## Task to complete
From the records below, please print only the lines from the one containing "(204, 252) = (206, 297): brown" through the one containing "(655, 242) = (117, 217): grey", both included. Skip the pictures.

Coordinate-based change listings
=======

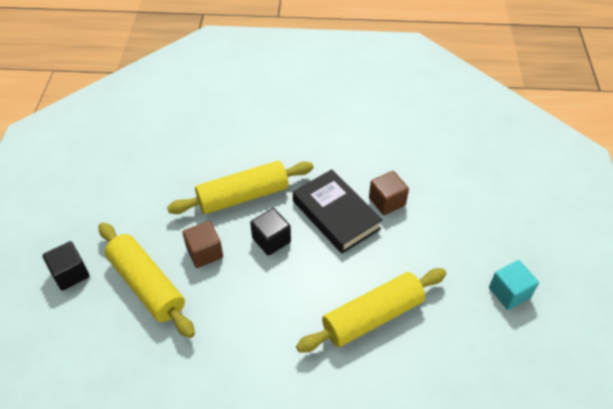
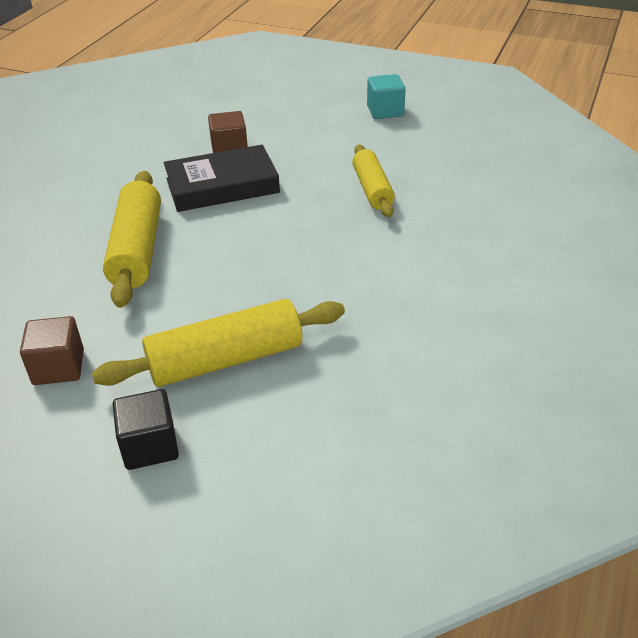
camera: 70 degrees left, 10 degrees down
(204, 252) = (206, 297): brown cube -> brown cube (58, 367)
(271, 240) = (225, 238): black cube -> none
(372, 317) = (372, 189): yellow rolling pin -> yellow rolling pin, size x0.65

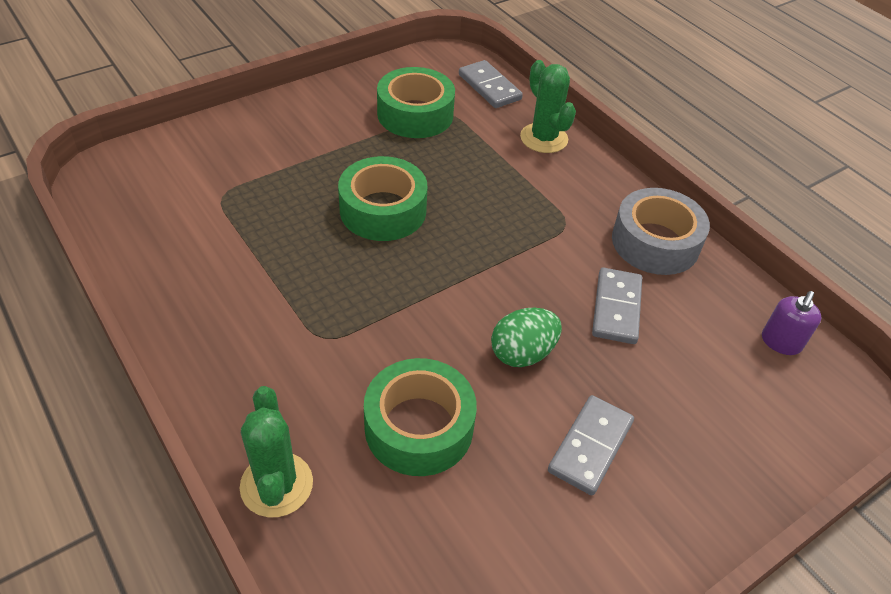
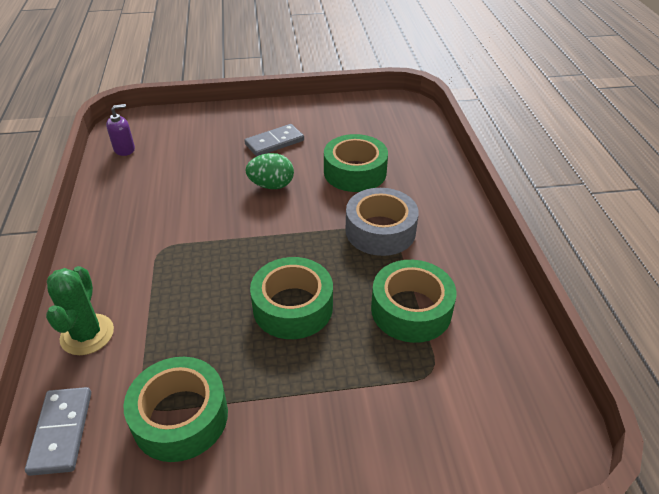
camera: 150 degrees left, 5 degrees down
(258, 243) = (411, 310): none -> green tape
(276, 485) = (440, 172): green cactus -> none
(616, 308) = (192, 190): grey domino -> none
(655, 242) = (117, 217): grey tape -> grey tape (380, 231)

=======

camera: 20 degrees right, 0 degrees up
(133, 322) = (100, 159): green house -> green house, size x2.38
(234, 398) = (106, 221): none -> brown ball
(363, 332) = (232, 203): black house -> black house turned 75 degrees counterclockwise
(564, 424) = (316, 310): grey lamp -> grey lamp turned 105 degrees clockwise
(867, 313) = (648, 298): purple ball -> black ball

=======

## Solution for this problem
(204, 252) = (206, 297): brown cube -> brown cube (58, 367)
(271, 240) = (225, 238): black cube -> none
(372, 317) = (372, 189): yellow rolling pin -> yellow rolling pin, size x0.65

camera: 150 degrees left, 5 degrees down
(258, 243) = (411, 310): none -> green tape
(276, 485) = (440, 172): green cactus -> none
(616, 308) = (192, 190): grey domino -> none
(655, 242) = (117, 217): grey tape -> grey tape (380, 231)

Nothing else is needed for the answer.